**Task details:** Using the data below, print exactly the line with "green triangle: (103, 87)", the line with "orange cross: (119, 123)", and every line between them, but none of the pictures.

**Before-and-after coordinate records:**
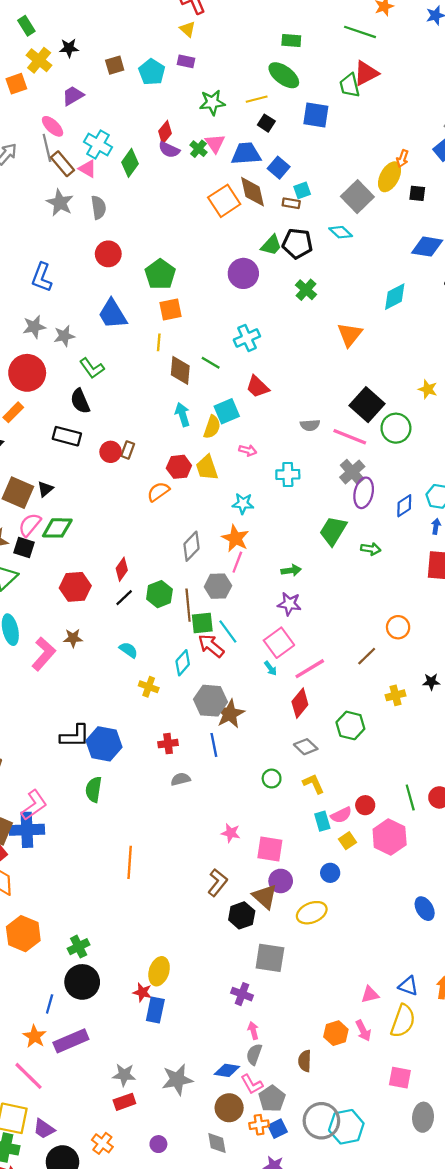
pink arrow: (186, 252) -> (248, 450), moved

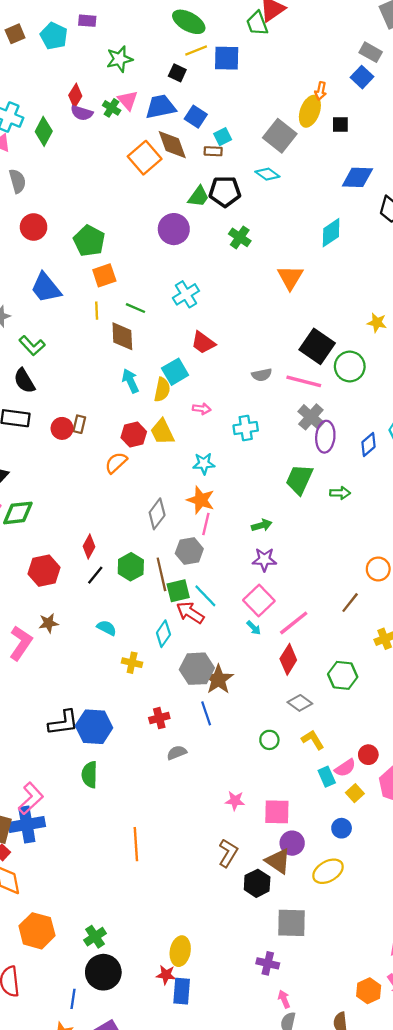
yellow line: (257, 99) -> (196, 51), moved
green line: (211, 363) -> (135, 308), moved

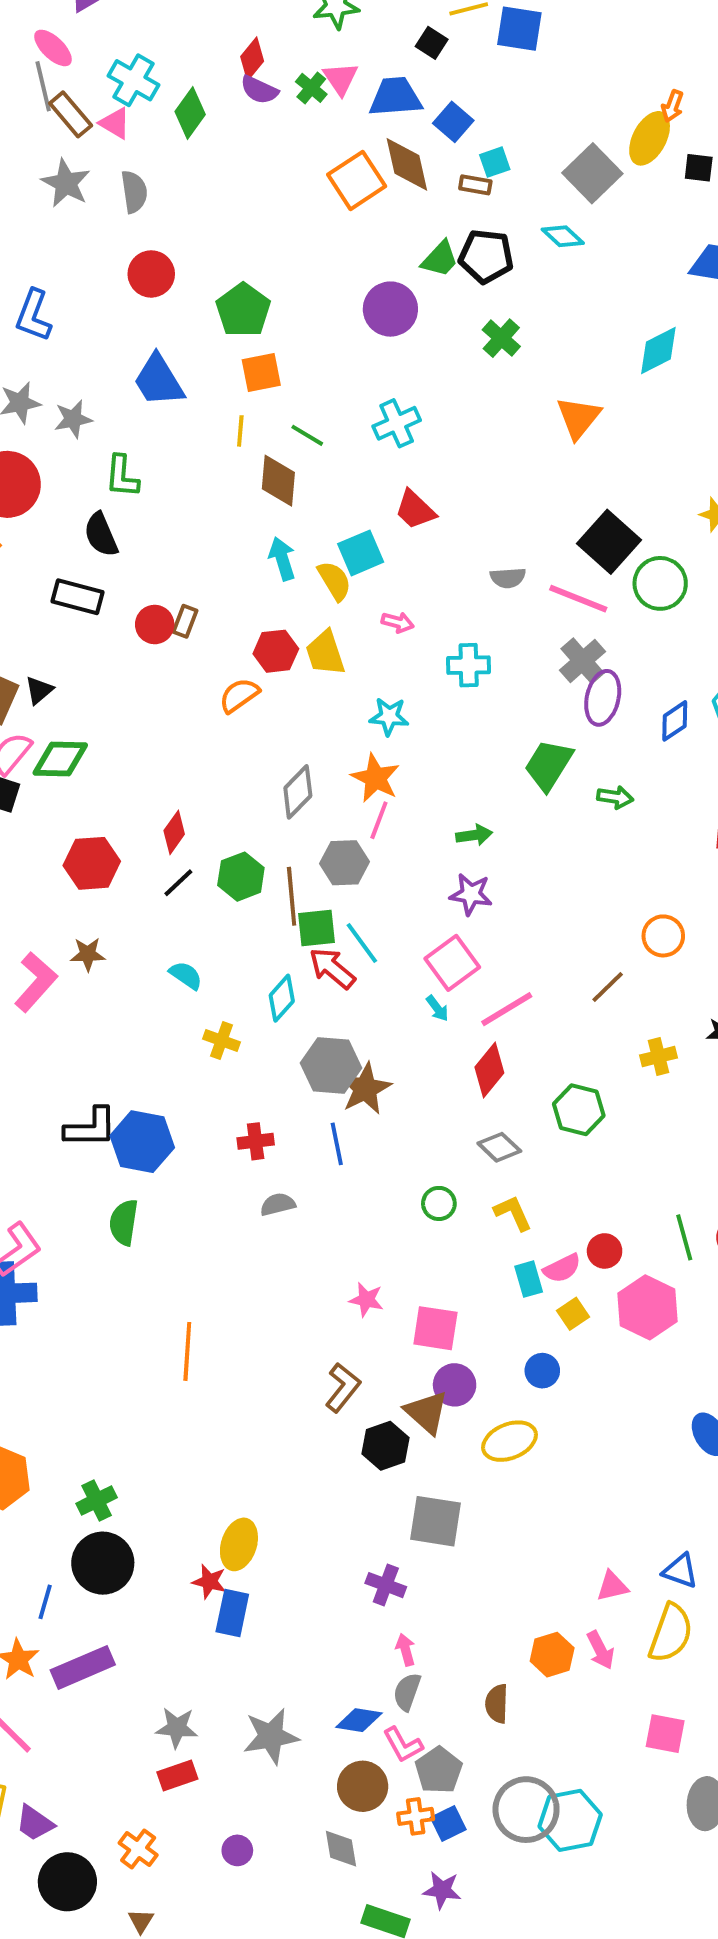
green L-shape: (32, 346) -> (122, 476), turned 40
yellow semicircle: (162, 390) -> (334, 581), turned -50

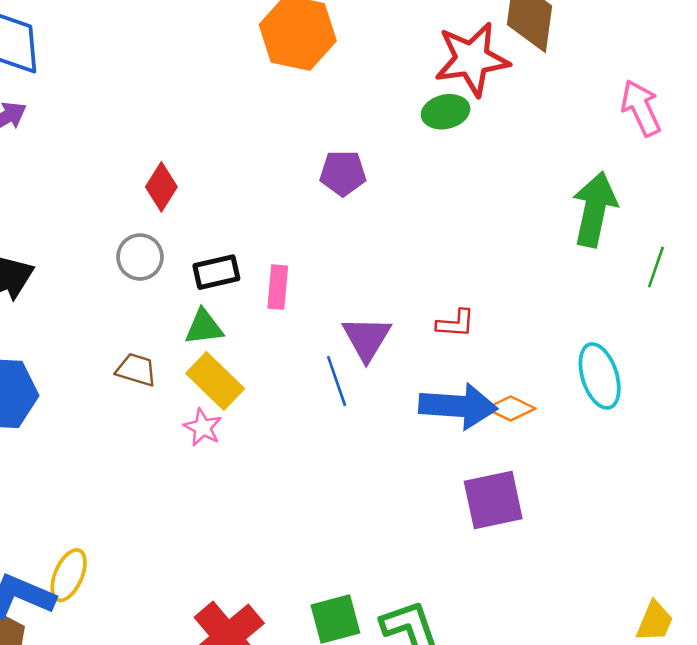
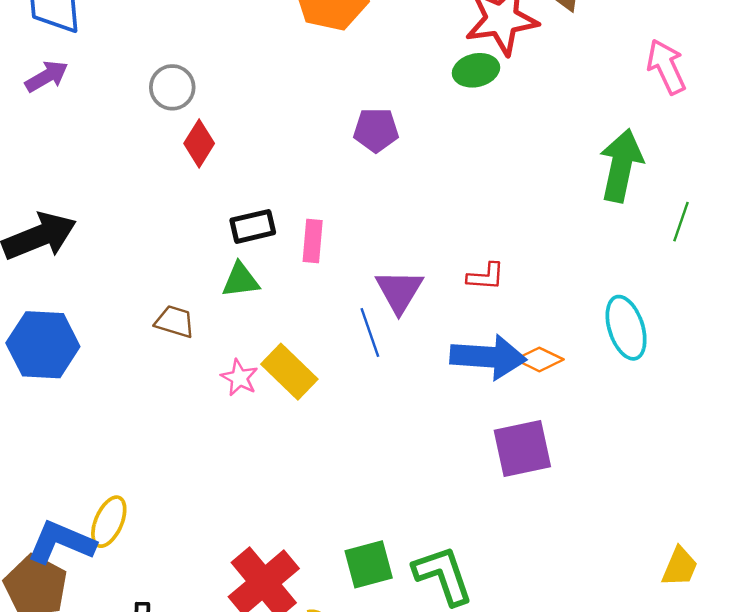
gray circle: (140, 257) -> (172, 87), moved
yellow rectangle: (215, 381) -> (289, 372), moved

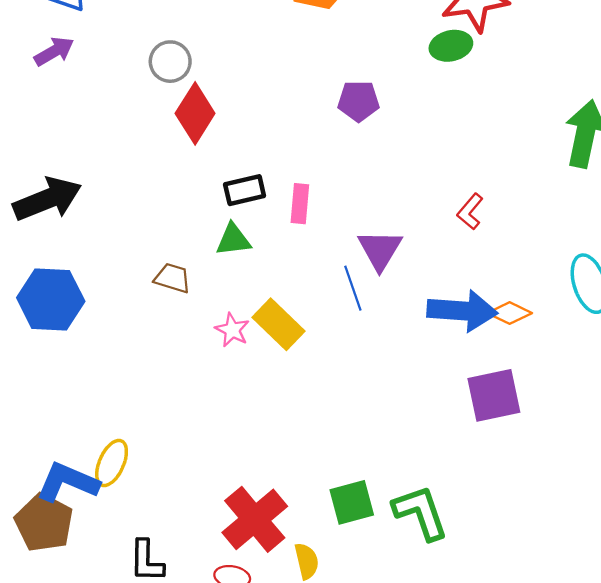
red diamond: (199, 143) -> (195, 113), size x1.4
red L-shape: (486, 276) -> (470, 212), moved, turned 126

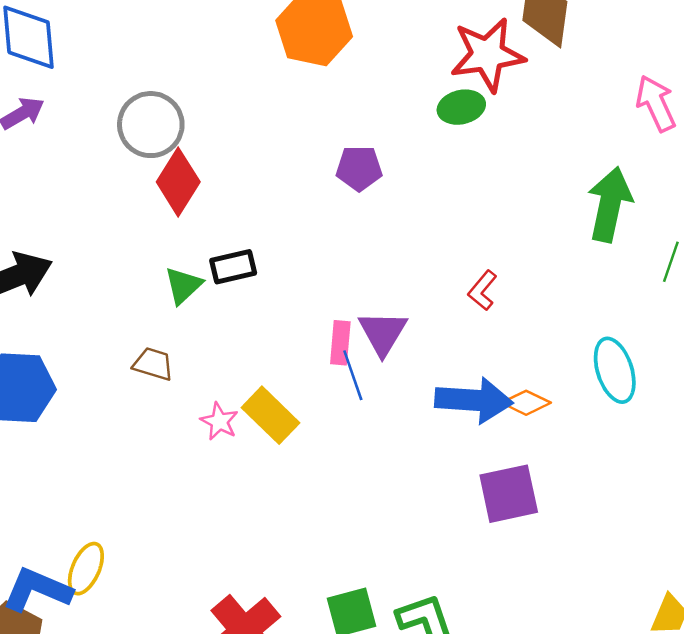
gray circle: (170, 62) -> (151, 125), size x1.4
pink rectangle: (300, 204) -> (340, 343), moved
green triangle: (233, 240) -> (183, 285), moved, turned -36

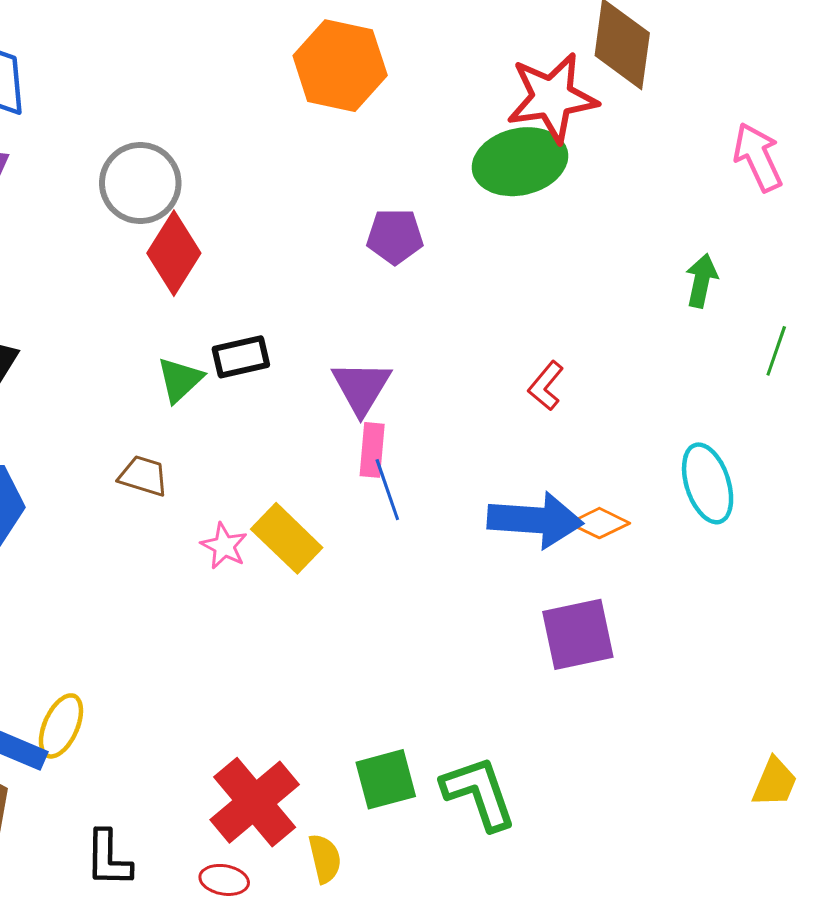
green ellipse: (461, 107) -> (520, 162), size x1.6
green arrow: (610, 204) -> (701, 281), size x0.6
purple triangle: (383, 333) -> (361, 387), moved

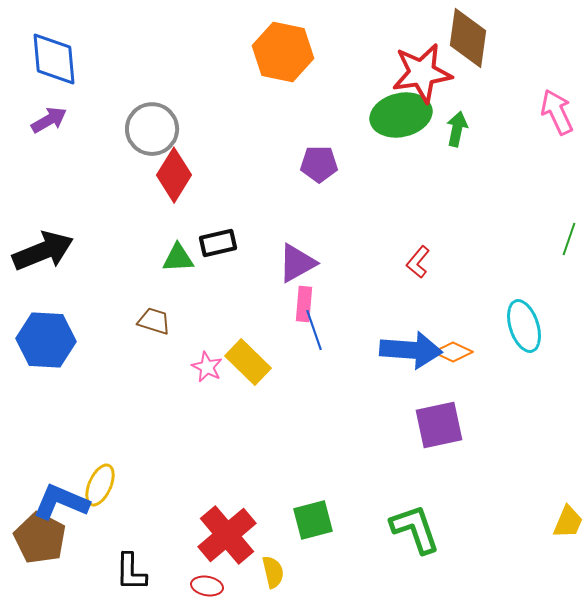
green arrow: (701, 281) -> (457, 129), moved
green triangle: (180, 380) -> (178, 258), turned 40
purple triangle: (361, 387) -> (297, 263), turned 30
green L-shape: (479, 793) -> (415, 529), moved

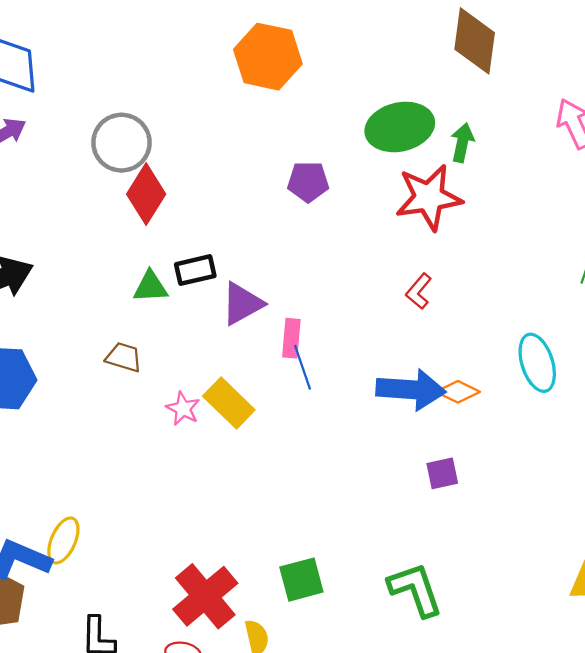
red star: (422, 73) -> (429, 197), moved
purple triangle: (297, 263) -> (242, 304), moved
purple square: (439, 425) -> (442, 473), size x0.6

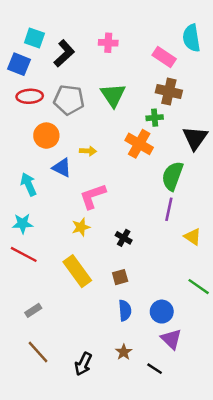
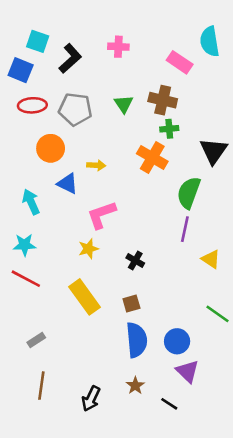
brown cross: (169, 92) -> (163, 100), moved
green triangle: (113, 95) -> (124, 104), size x0.7
blue semicircle: (125, 310) -> (137, 340), size x1.5
brown line: (38, 352) -> (41, 386), turned 50

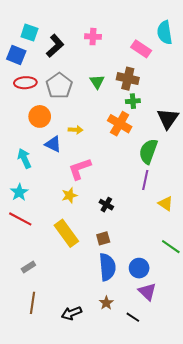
gray pentagon: (75, 109) -> (59, 86), turned 30
cyan star: (25, 245) -> (19, 192), turned -30
black arrow: (91, 399) -> (71, 313), turned 42

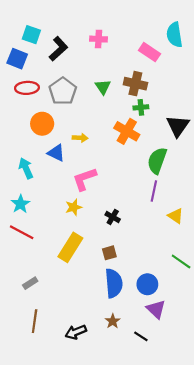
yellow rectangle: (66, 233) -> (70, 247), turned 68

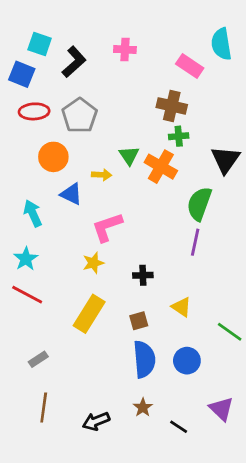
green triangle: (103, 87) -> (129, 156), moved
yellow triangle: (176, 216) -> (181, 307), moved
black cross: (113, 217) -> (143, 275), turned -32
purple triangle: (156, 309) -> (221, 409), moved

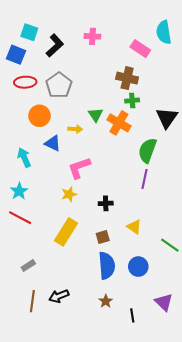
black arrow: (96, 421) -> (59, 296), moved
black line: (179, 427) -> (132, 315), turned 48

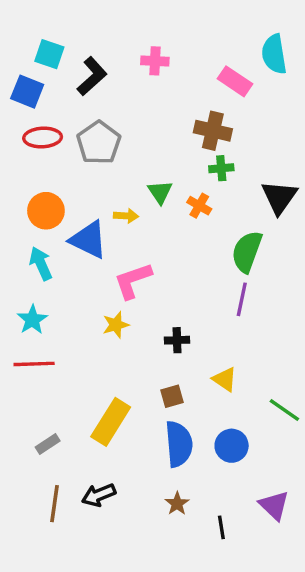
orange circle: (39, 116) -> (46, 211), moved
orange cross: (119, 123) -> (199, 206), size x0.6
blue triangle: (53, 143) -> (89, 240), size x1.4
red line: (20, 218) -> (34, 364), turned -30
yellow rectangle: (66, 232) -> (111, 422), moved

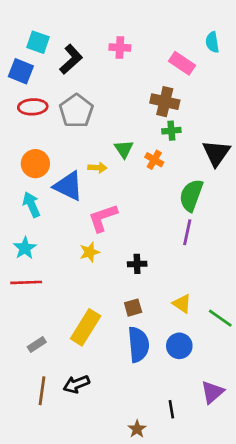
cyan semicircle: (274, 54) -> (212, 42), size x0.7
yellow triangle: (225, 379) -> (182, 304), moved
brown star: (177, 504) -> (137, 429), moved
purple triangle: (274, 505) -> (212, 392), turned 35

**Exercise solution:**
green triangle: (103, 87) -> (129, 156), moved
yellow triangle: (176, 216) -> (181, 307), moved
black cross: (113, 217) -> (143, 275), turned -32
purple triangle: (156, 309) -> (221, 409), moved

black arrow: (96, 421) -> (59, 296), moved
black line: (179, 427) -> (132, 315), turned 48

orange circle: (39, 116) -> (46, 211), moved
orange cross: (119, 123) -> (199, 206), size x0.6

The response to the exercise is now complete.